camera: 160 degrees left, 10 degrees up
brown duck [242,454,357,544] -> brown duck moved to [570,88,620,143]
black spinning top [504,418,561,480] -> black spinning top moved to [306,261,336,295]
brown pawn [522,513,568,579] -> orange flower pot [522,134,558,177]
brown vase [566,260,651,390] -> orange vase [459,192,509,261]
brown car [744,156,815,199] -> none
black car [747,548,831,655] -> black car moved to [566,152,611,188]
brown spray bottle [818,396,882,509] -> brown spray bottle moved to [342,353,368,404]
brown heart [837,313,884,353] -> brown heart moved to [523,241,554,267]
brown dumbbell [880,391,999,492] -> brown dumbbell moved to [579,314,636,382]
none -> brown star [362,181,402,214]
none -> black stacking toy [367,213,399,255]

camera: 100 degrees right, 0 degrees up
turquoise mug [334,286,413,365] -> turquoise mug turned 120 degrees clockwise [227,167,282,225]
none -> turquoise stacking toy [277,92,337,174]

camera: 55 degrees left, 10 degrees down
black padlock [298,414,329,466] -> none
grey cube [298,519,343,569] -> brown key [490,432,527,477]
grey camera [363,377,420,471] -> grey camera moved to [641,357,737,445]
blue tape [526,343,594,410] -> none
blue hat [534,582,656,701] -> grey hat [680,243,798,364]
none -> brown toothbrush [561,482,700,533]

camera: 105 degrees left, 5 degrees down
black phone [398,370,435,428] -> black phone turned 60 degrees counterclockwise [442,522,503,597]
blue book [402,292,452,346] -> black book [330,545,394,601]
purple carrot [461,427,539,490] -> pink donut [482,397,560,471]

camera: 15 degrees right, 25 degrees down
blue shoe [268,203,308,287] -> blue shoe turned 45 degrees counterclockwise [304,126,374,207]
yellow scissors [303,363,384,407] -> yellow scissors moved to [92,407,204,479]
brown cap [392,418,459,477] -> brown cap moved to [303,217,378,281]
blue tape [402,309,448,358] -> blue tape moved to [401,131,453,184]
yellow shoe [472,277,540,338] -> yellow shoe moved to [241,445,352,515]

YOUR INSTRUCTIONS: Using the listing, filter for "none" and return the matching lines.

RESPONSE AREA:
brown car [744,156,815,199] -> none
none -> brown star [362,181,402,214]
none -> black stacking toy [367,213,399,255]
none -> turquoise stacking toy [277,92,337,174]
black padlock [298,414,329,466] -> none
blue tape [526,343,594,410] -> none
none -> brown toothbrush [561,482,700,533]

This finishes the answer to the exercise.